EXERCISE
Repeat the lines from the line with "(477, 105) = (685, 352): brown" to the line with "(502, 782) = (190, 500): black" in the listing below, keeping both end lines and adding nothing.

THE DATA
* * *

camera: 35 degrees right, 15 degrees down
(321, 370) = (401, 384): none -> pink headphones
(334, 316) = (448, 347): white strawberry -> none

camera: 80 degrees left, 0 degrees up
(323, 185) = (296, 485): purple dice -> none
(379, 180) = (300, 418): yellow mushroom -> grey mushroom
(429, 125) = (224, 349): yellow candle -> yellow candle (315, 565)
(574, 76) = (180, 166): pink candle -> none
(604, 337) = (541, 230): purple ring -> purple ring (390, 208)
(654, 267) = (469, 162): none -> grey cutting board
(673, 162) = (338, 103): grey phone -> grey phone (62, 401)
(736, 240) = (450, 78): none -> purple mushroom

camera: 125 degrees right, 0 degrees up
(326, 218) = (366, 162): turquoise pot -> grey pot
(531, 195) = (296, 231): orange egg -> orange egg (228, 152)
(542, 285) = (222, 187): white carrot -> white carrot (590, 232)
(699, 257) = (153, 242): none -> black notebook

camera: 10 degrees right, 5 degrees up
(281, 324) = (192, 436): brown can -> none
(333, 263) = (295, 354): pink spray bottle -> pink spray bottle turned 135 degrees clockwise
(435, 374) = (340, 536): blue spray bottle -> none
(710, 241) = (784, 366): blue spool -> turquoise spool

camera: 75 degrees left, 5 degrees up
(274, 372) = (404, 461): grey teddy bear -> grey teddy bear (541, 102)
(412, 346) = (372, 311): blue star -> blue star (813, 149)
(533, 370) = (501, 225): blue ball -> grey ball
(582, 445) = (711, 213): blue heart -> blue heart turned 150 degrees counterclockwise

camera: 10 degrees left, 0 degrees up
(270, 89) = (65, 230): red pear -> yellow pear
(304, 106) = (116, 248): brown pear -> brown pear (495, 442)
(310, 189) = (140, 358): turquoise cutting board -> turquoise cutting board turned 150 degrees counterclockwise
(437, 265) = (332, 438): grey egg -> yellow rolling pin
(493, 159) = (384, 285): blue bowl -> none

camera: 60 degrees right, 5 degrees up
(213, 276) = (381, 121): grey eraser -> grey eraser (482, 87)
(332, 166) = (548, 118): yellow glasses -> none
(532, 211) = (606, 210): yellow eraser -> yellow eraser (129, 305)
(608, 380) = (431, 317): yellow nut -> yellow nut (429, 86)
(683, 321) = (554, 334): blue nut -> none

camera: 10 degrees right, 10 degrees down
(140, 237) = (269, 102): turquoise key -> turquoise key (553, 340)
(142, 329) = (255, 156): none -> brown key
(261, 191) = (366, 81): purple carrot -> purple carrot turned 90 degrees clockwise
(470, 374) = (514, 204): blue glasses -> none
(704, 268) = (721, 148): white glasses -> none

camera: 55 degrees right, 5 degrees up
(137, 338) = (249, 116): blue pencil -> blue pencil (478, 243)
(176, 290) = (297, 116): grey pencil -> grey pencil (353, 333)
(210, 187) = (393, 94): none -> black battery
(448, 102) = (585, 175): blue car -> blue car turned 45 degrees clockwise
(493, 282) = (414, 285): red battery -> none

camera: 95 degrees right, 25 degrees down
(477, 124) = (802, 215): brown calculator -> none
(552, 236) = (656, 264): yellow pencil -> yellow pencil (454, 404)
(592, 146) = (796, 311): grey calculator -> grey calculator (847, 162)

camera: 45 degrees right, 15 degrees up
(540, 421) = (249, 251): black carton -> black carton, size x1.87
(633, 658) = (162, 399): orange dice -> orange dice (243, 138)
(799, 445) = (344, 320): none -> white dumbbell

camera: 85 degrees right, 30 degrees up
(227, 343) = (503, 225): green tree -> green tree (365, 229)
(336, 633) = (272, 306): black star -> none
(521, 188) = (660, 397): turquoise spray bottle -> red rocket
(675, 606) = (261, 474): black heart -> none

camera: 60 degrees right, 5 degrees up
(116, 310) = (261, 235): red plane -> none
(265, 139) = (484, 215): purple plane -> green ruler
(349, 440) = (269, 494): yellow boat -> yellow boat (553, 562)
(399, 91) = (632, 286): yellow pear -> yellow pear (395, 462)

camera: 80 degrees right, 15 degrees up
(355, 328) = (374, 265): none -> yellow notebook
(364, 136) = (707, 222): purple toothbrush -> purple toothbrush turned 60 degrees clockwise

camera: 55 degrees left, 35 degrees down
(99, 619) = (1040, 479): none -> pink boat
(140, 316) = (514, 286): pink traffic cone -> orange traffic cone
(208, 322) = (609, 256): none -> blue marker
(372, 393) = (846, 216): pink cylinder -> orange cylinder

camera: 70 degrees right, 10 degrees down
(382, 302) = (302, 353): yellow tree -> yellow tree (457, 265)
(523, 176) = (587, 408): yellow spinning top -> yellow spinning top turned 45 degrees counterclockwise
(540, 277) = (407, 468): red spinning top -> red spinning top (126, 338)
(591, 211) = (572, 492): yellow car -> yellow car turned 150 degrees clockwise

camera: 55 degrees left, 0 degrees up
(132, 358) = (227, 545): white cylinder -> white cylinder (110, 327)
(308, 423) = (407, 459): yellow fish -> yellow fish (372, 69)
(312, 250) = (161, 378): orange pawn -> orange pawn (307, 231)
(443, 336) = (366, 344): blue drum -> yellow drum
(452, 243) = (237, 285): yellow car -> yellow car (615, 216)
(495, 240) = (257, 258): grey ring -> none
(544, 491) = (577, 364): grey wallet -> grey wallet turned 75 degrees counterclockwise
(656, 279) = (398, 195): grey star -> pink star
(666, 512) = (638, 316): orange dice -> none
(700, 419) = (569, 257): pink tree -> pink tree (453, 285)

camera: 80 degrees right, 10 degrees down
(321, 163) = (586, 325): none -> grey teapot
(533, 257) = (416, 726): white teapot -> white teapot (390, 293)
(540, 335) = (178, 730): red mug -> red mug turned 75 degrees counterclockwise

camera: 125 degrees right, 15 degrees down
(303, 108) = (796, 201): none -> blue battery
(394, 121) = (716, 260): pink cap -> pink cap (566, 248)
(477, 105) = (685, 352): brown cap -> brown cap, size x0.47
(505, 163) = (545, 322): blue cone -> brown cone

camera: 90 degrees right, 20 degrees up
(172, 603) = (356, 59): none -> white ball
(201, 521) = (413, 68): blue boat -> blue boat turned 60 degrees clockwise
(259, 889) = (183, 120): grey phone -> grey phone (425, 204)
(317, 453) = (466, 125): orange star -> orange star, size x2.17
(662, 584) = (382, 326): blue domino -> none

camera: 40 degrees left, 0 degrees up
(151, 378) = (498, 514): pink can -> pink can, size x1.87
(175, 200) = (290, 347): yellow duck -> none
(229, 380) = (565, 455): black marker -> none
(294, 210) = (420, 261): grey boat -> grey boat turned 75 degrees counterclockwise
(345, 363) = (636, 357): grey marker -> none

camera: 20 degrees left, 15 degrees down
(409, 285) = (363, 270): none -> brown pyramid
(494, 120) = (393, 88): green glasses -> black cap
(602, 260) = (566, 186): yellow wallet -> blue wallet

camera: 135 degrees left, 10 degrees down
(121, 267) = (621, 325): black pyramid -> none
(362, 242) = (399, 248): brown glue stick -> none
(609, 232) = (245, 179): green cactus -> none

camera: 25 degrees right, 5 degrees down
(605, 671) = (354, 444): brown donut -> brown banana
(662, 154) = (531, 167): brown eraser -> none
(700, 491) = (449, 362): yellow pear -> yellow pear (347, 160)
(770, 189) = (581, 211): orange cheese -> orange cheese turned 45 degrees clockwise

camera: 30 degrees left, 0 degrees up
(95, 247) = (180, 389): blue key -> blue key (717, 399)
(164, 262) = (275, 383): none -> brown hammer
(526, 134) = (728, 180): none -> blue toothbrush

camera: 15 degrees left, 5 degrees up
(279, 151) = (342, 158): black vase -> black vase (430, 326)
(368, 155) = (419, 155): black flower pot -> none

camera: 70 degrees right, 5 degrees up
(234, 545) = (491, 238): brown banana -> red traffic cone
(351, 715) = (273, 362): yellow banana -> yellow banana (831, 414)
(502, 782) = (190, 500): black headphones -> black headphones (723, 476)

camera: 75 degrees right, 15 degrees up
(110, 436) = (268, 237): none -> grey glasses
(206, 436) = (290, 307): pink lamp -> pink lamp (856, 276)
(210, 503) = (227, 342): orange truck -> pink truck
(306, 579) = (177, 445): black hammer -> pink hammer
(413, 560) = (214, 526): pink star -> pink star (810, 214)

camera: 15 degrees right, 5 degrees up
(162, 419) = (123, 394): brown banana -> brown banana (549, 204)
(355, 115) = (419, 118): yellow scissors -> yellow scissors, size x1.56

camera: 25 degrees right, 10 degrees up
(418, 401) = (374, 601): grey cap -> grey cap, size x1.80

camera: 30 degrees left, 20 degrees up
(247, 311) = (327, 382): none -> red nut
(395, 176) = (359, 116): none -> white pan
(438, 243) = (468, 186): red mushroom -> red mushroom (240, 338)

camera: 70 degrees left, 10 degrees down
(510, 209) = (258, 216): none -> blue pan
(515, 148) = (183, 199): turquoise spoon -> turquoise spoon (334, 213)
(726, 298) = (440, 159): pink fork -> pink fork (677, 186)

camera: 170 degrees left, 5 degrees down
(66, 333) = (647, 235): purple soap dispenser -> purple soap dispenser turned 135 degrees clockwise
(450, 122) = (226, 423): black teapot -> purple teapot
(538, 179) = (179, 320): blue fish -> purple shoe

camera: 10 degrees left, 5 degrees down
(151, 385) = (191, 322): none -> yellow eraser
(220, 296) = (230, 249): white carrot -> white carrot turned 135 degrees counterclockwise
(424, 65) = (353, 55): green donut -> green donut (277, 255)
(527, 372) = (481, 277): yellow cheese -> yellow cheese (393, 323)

* * *

ANSWER SPACE
(477, 105) = (685, 352): brown cap -> brown cap, size x0.47
(505, 163) = (545, 322): blue cone -> brown cone

camera: 90 degrees right, 20 degrees up
(172, 603) = (356, 59): none -> white ball
(201, 521) = (413, 68): blue boat -> blue boat turned 60 degrees clockwise
(259, 889) = (183, 120): grey phone -> grey phone (425, 204)
(317, 453) = (466, 125): orange star -> orange star, size x2.17
(662, 584) = (382, 326): blue domino -> none

camera: 40 degrees left, 0 degrees up
(151, 378) = (498, 514): pink can -> pink can, size x1.87
(175, 200) = (290, 347): yellow duck -> none
(229, 380) = (565, 455): black marker -> none
(294, 210) = (420, 261): grey boat -> grey boat turned 75 degrees counterclockwise
(345, 363) = (636, 357): grey marker -> none

camera: 20 degrees left, 15 degrees down
(409, 285) = (363, 270): none -> brown pyramid
(494, 120) = (393, 88): green glasses -> black cap
(602, 260) = (566, 186): yellow wallet -> blue wallet

camera: 135 degrees left, 10 degrees down
(121, 267) = (621, 325): black pyramid -> none
(362, 242) = (399, 248): brown glue stick -> none
(609, 232) = (245, 179): green cactus -> none

camera: 25 degrees right, 5 degrees down
(605, 671) = (354, 444): brown donut -> brown banana
(662, 154) = (531, 167): brown eraser -> none
(700, 491) = (449, 362): yellow pear -> yellow pear (347, 160)
(770, 189) = (581, 211): orange cheese -> orange cheese turned 45 degrees clockwise

camera: 30 degrees left, 0 degrees up
(95, 247) = (180, 389): blue key -> blue key (717, 399)
(164, 262) = (275, 383): none -> brown hammer
(526, 134) = (728, 180): none -> blue toothbrush

camera: 15 degrees left, 5 degrees up
(279, 151) = (342, 158): black vase -> black vase (430, 326)
(368, 155) = (419, 155): black flower pot -> none

camera: 70 degrees right, 5 degrees up
(234, 545) = (491, 238): brown banana -> red traffic cone
(351, 715) = (273, 362): yellow banana -> yellow banana (831, 414)
(502, 782) = (190, 500): black headphones -> black headphones (723, 476)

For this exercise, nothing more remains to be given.